Reproduce the listing below word for word, leaving out the pictures.

*Dataset records*
*** Block opens ***

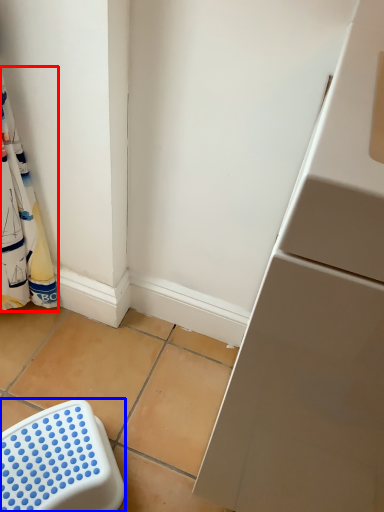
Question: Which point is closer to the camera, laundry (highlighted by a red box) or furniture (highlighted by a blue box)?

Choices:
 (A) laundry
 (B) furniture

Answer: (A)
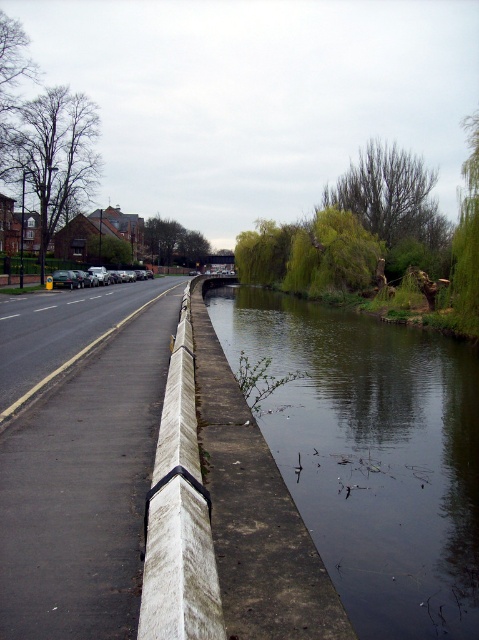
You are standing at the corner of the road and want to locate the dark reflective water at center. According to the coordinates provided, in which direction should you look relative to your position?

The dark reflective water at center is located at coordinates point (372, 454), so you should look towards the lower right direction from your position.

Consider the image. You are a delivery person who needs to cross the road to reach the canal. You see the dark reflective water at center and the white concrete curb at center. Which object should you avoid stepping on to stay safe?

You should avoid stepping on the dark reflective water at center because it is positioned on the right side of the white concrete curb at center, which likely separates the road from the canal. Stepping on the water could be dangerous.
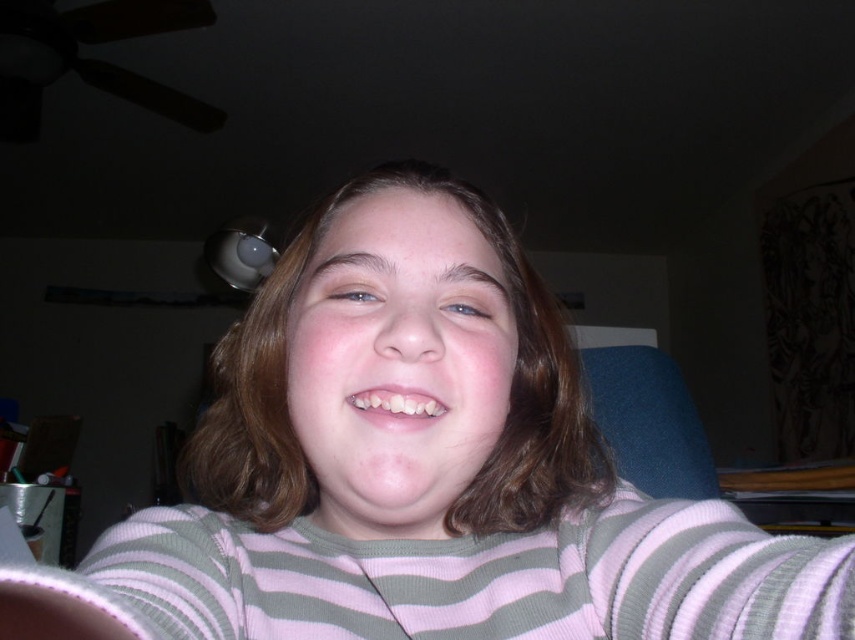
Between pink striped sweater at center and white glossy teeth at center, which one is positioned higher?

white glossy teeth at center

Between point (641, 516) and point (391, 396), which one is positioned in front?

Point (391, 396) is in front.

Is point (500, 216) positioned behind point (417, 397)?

*** Block closes ***

*SOLUTION*
Question: Which point is closer to the camera, laundry (highlighted by a red box) or furniture (highlighted by a blue box)?

Choices:
 (A) laundry
 (B) furniture

Answer: (A)
You are standing at the corner of the road and want to locate the dark reflective water at center. According to the coordinates provided, in which direction should you look relative to your position?

The dark reflective water at center is located at coordinates point (372, 454), so you should look towards the lower right direction from your position.

Consider the image. You are a delivery person who needs to cross the road to reach the canal. You see the dark reflective water at center and the white concrete curb at center. Which object should you avoid stepping on to stay safe?

You should avoid stepping on the dark reflective water at center because it is positioned on the right side of the white concrete curb at center, which likely separates the road from the canal. Stepping on the water could be dangerous.
Between pink striped sweater at center and white glossy teeth at center, which one is positioned higher?

white glossy teeth at center

Between point (641, 516) and point (391, 396), which one is positioned in front?

Point (391, 396) is in front.

Is point (500, 216) positioned behind point (417, 397)?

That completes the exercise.